[Extracted records]
+ + + + +

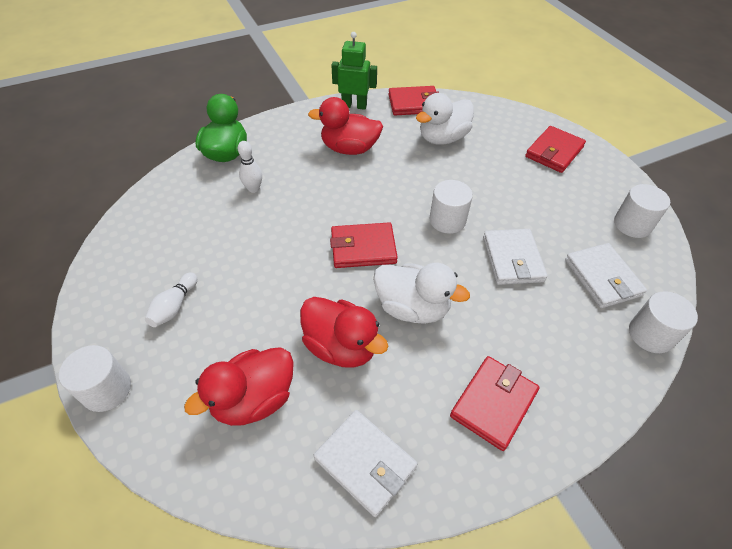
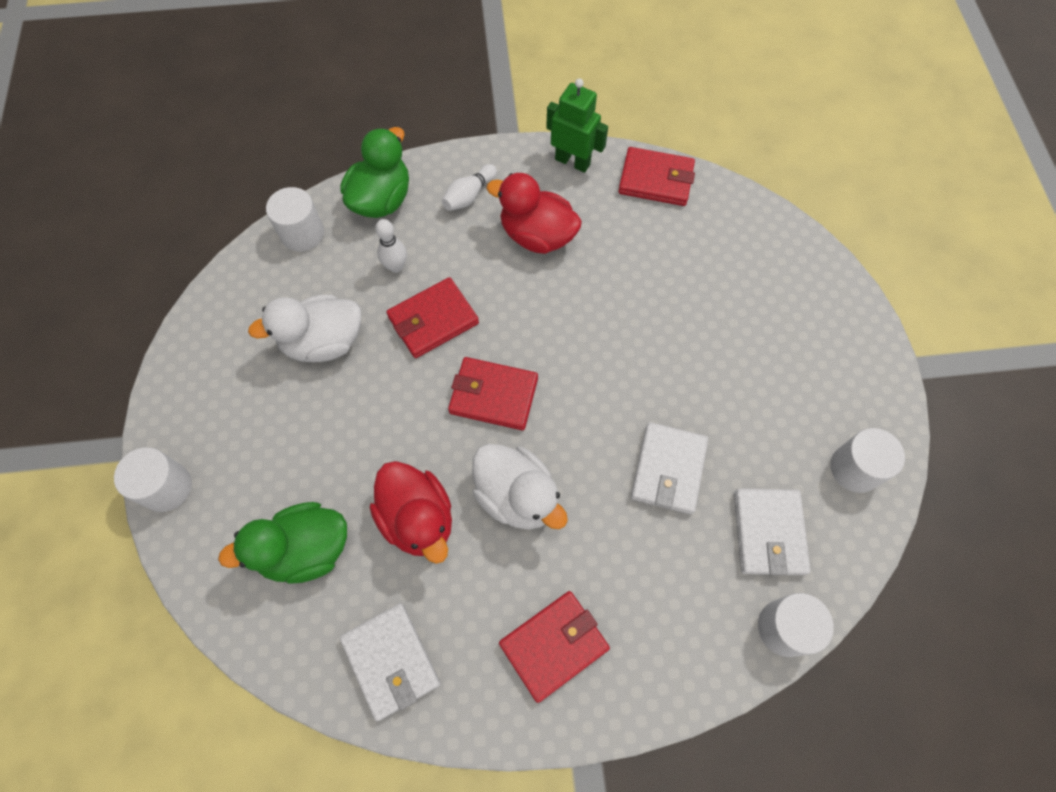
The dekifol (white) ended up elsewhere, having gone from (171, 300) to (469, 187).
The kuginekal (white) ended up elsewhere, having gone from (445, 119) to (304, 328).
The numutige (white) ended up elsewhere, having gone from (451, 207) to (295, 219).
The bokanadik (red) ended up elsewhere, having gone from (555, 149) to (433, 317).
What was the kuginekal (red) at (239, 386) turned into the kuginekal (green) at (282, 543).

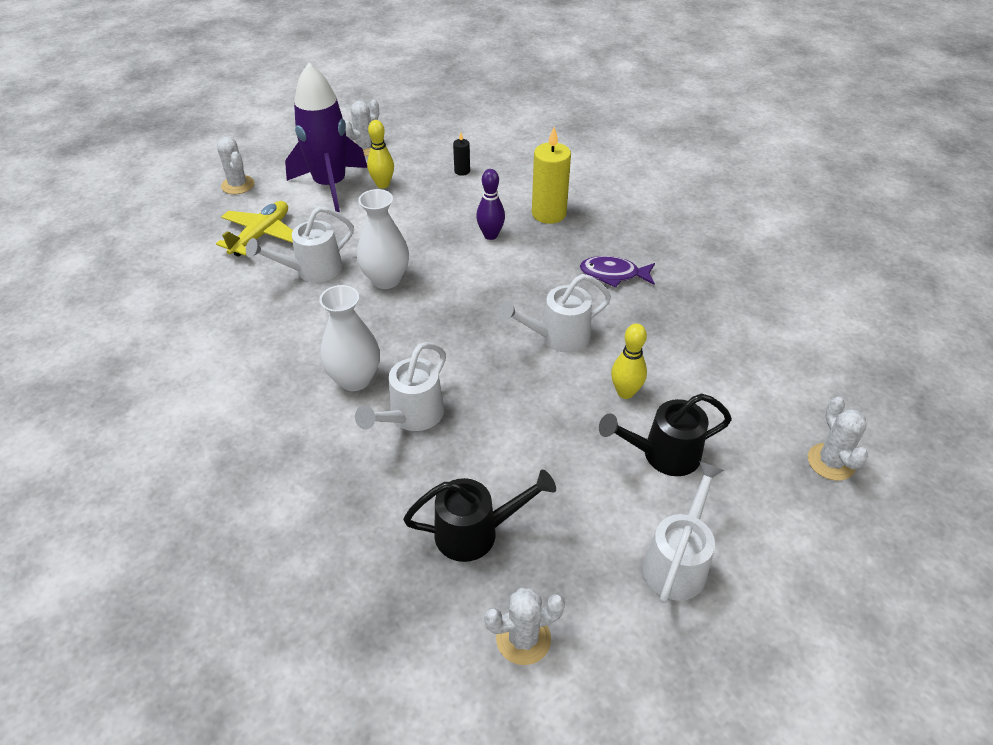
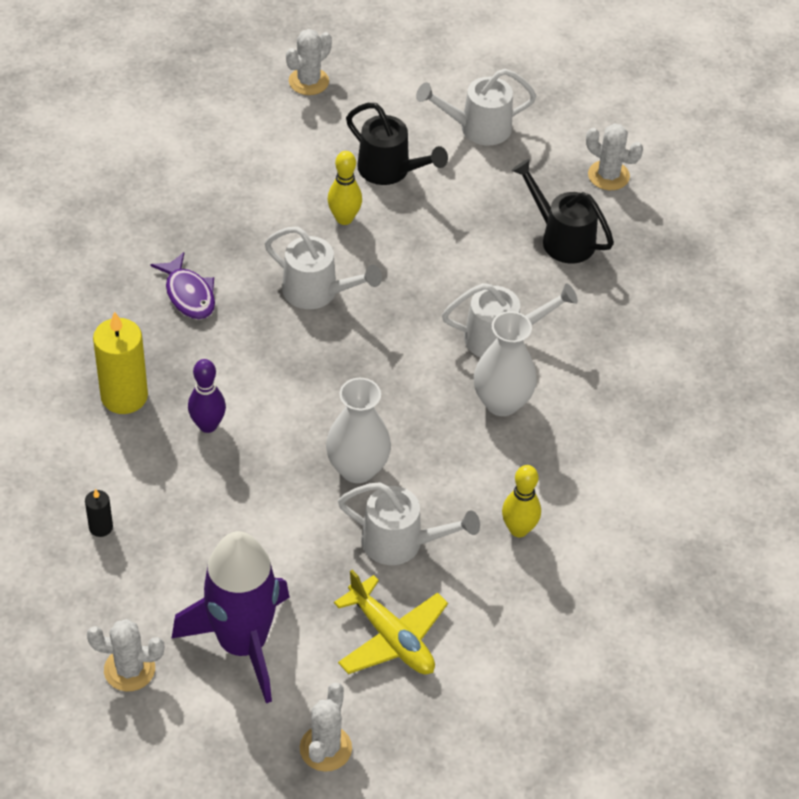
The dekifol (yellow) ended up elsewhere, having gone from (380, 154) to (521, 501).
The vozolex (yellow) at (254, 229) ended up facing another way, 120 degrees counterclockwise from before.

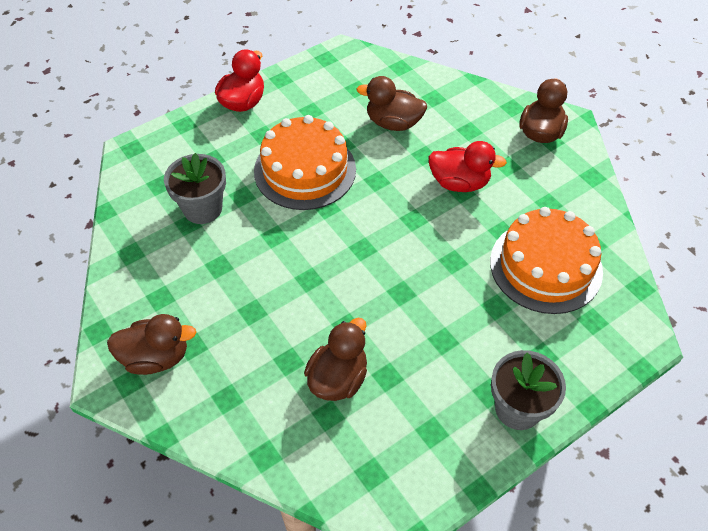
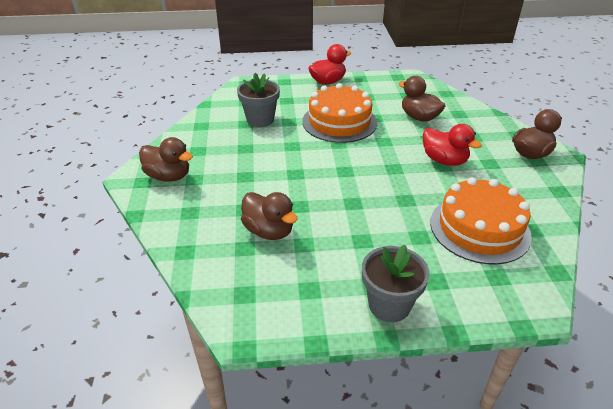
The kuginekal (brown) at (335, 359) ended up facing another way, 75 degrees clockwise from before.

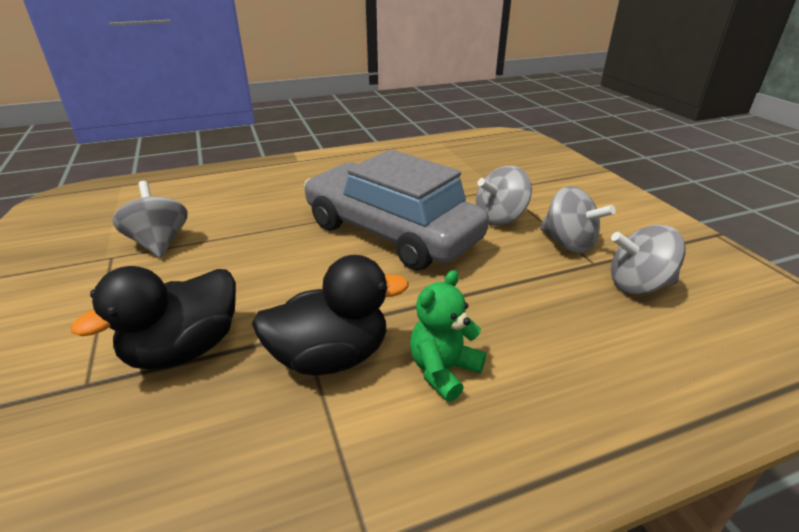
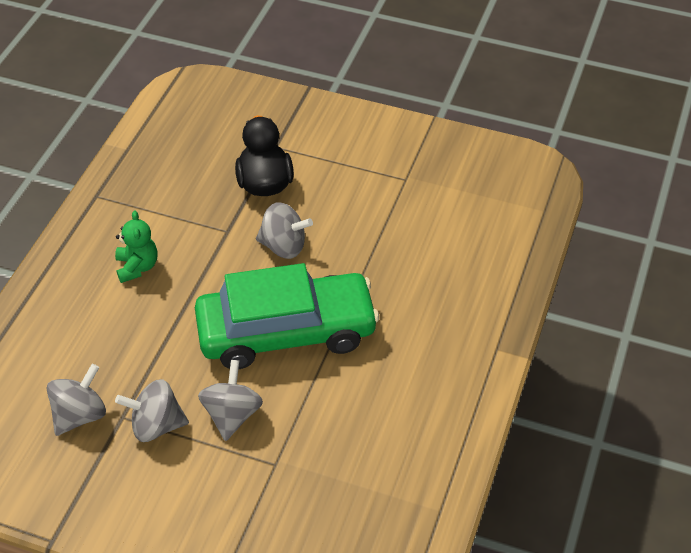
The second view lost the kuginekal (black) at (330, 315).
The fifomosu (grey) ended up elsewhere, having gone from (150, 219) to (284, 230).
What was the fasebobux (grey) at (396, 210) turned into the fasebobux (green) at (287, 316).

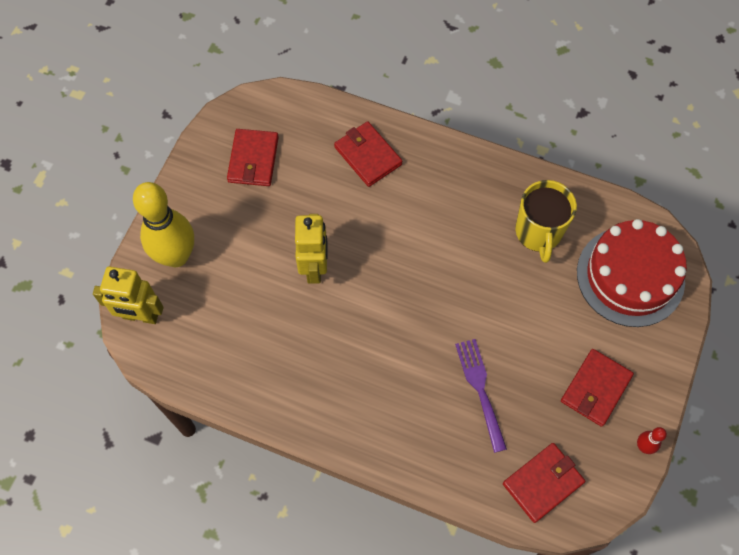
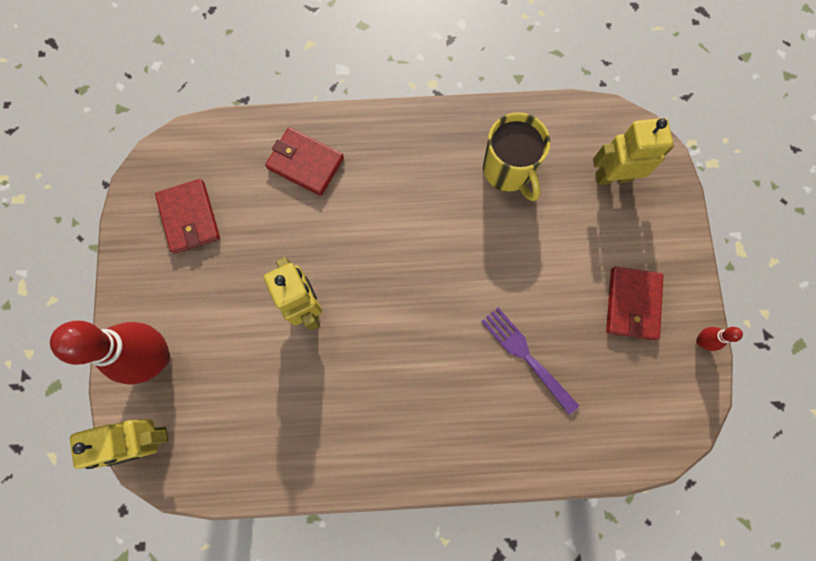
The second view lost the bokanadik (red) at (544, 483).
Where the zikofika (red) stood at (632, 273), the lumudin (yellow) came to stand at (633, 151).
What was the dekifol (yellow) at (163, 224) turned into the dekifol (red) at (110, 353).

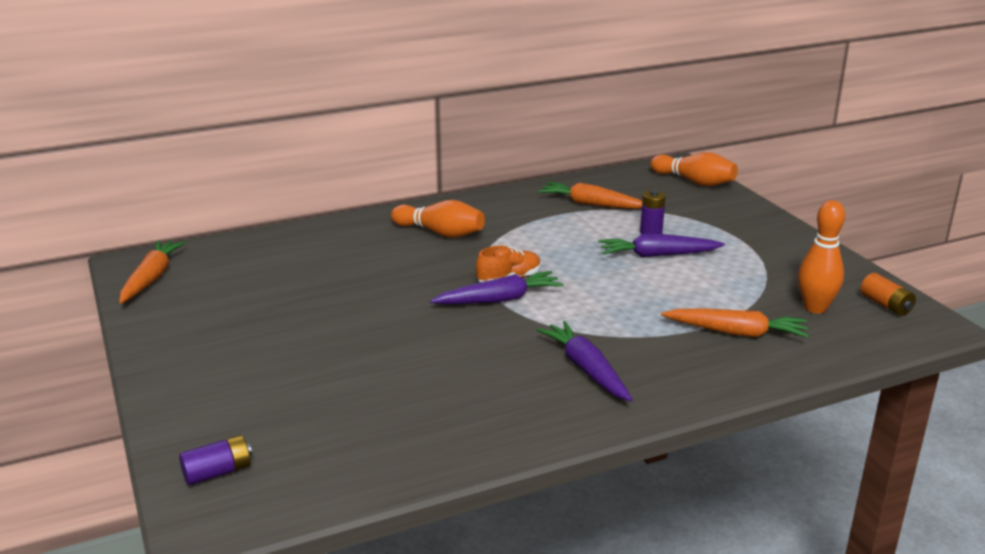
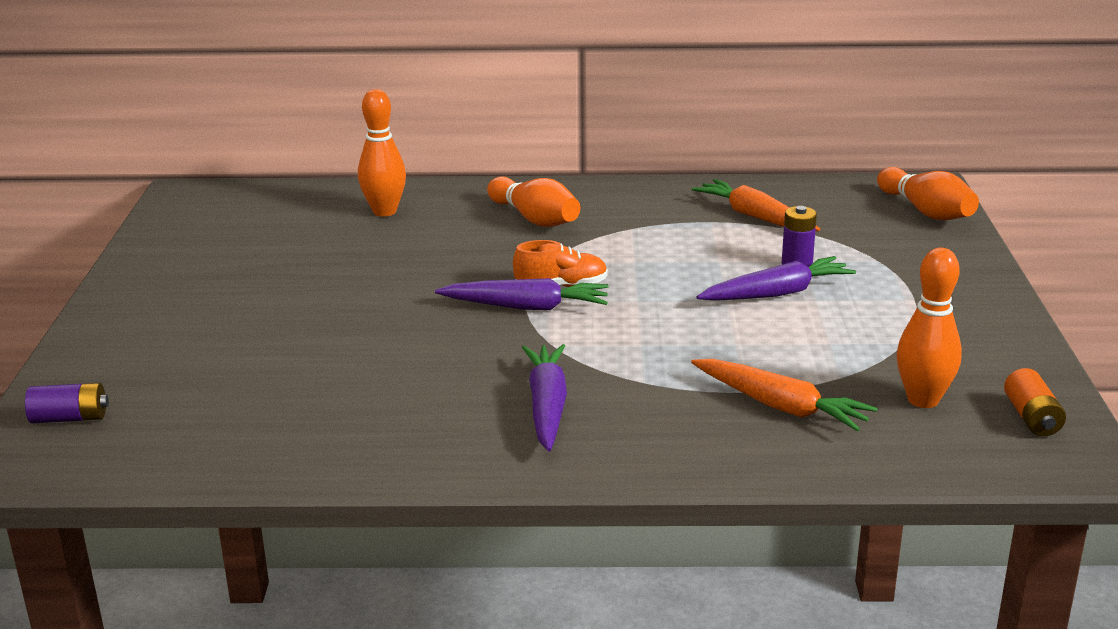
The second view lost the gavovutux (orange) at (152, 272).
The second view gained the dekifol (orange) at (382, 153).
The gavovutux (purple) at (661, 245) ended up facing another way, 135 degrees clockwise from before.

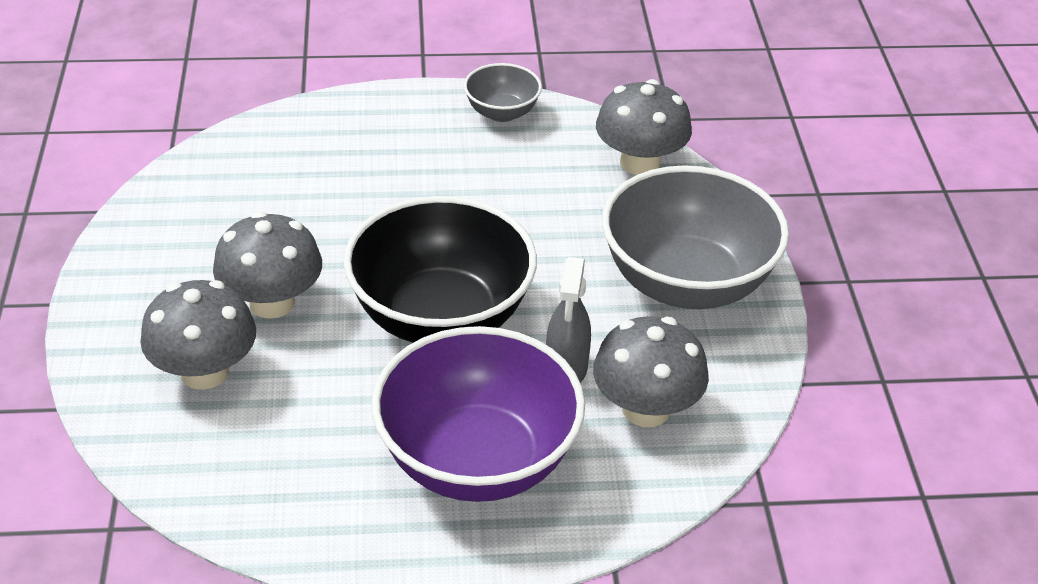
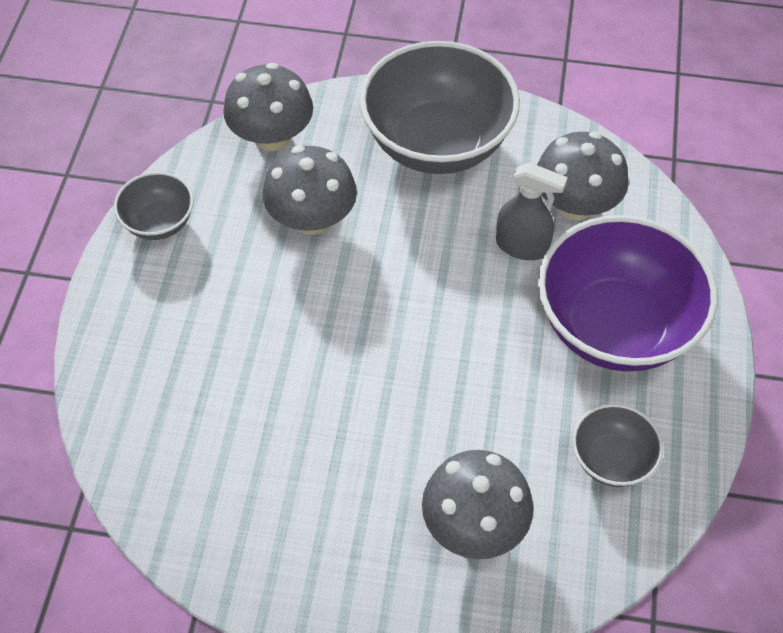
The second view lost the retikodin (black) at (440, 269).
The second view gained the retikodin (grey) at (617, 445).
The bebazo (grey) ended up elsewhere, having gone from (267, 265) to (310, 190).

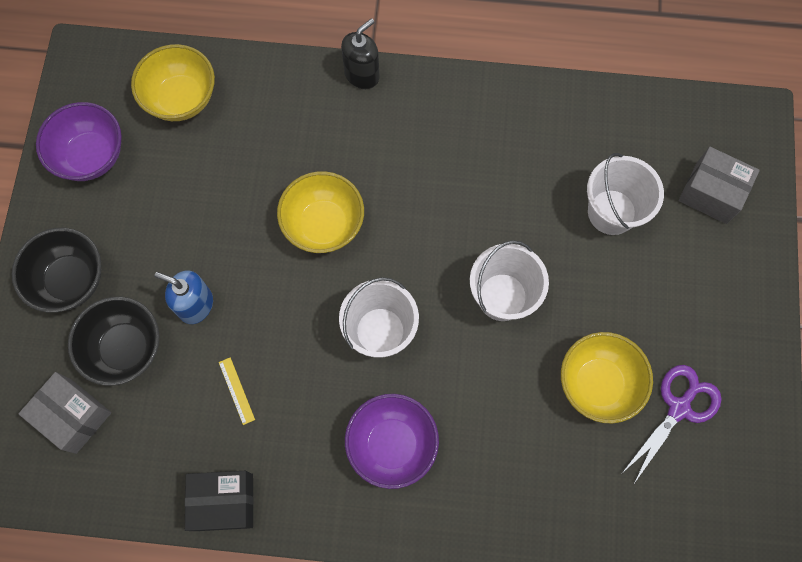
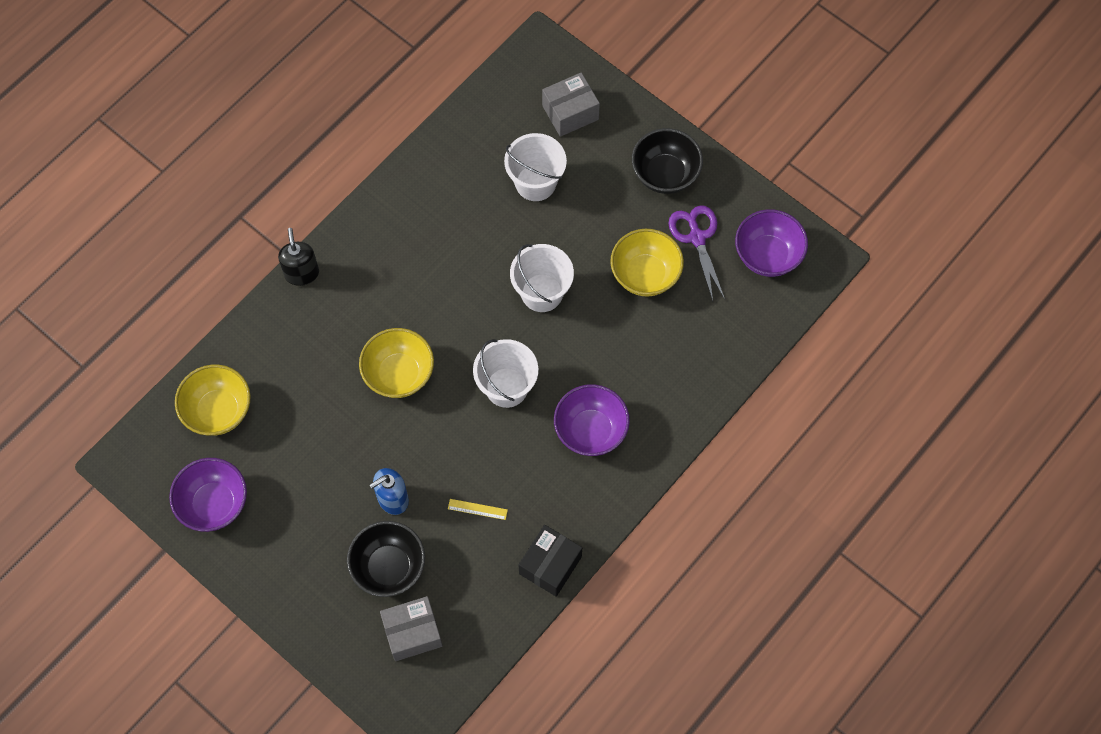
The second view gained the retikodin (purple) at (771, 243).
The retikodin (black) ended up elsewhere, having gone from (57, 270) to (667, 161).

+ + + + +

**EXERCISE AIM**
Both ends included, copy word for word the lines from the top of the entries above through the line with "The bokanadik (red) ended". No pictures.

**SOLUTION TO THIS TASK**
The dekifol (white) ended up elsewhere, having gone from (171, 300) to (469, 187).
The kuginekal (white) ended up elsewhere, having gone from (445, 119) to (304, 328).
The numutige (white) ended up elsewhere, having gone from (451, 207) to (295, 219).
The bokanadik (red) ended up elsewhere, having gone from (555, 149) to (433, 317).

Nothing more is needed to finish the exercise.